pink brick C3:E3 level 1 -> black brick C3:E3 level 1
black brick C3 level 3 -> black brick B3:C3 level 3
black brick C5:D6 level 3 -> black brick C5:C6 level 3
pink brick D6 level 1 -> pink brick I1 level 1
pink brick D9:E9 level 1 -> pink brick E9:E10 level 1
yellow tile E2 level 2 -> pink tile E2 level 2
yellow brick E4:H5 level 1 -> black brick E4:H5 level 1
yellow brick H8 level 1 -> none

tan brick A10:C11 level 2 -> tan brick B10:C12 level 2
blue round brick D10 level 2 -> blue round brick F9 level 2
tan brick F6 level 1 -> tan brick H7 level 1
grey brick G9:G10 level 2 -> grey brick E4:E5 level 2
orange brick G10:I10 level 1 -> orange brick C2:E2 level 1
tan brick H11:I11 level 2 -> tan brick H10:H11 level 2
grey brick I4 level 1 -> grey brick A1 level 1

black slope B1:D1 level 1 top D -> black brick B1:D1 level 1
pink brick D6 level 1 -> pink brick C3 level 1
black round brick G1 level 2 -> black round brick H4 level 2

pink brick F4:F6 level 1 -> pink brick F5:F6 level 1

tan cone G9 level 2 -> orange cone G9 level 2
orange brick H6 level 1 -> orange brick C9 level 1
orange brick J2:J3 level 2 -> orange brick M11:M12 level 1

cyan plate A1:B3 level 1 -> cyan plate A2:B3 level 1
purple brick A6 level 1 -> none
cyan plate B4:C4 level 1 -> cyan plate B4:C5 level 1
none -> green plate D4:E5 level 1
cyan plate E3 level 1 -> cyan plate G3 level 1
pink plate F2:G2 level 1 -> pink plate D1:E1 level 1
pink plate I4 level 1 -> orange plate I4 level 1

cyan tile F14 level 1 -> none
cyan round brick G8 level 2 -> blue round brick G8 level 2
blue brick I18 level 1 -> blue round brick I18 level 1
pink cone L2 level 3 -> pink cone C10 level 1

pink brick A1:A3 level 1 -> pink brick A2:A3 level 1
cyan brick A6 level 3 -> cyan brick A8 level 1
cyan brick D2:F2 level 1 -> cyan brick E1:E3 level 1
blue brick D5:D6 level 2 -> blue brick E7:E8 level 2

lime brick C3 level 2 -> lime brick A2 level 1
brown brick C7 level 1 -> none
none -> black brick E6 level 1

****

Exercise goal: In the material above, find every line with the word "none" and show it.

Solution for this exercise:
yellow brick H8 level 1 -> none
purple brick A6 level 1 -> none
none -> green plate D4:E5 level 1
cyan tile F14 level 1 -> none
brown brick C7 level 1 -> none
none -> black brick E6 level 1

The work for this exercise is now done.